Transcribe the data in full and exactly, omitting any pictures.

[WORKING DATA — start]

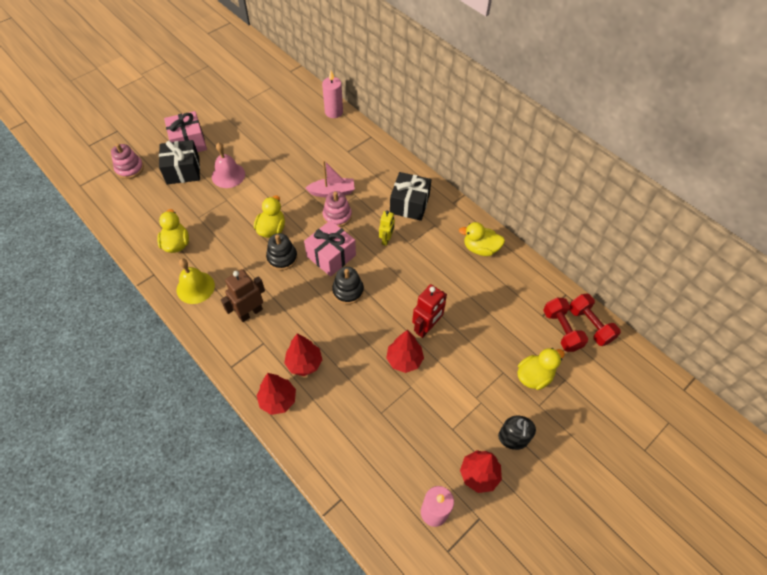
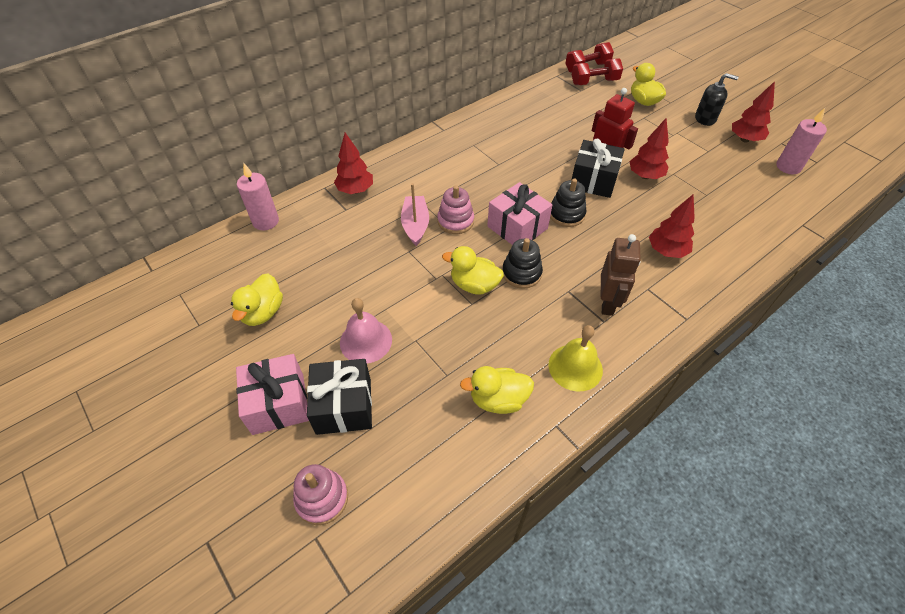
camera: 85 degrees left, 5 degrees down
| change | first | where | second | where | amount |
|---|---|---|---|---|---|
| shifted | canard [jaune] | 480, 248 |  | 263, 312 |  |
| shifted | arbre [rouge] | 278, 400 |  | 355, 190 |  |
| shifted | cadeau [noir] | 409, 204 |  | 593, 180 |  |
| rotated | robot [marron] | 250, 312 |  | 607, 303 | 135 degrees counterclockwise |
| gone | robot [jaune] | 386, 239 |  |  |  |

[WORKING DATA — finish]

▶ ANSWER TO THIS EXERCISE:
camera: 85 degrees left, 5 degrees down
| change | first | where | second | where | amount |
|---|---|---|---|---|---|
| shifted | canard [jaune] | 480, 248 |  | 263, 312 |  |
| shifted | arbre [rouge] | 278, 400 |  | 355, 190 |  |
| shifted | cadeau [noir] | 409, 204 |  | 593, 180 |  |
| rotated | robot [marron] | 250, 312 |  | 607, 303 | 135 degrees counterclockwise |
| gone | robot [jaune] | 386, 239 |  |  |  |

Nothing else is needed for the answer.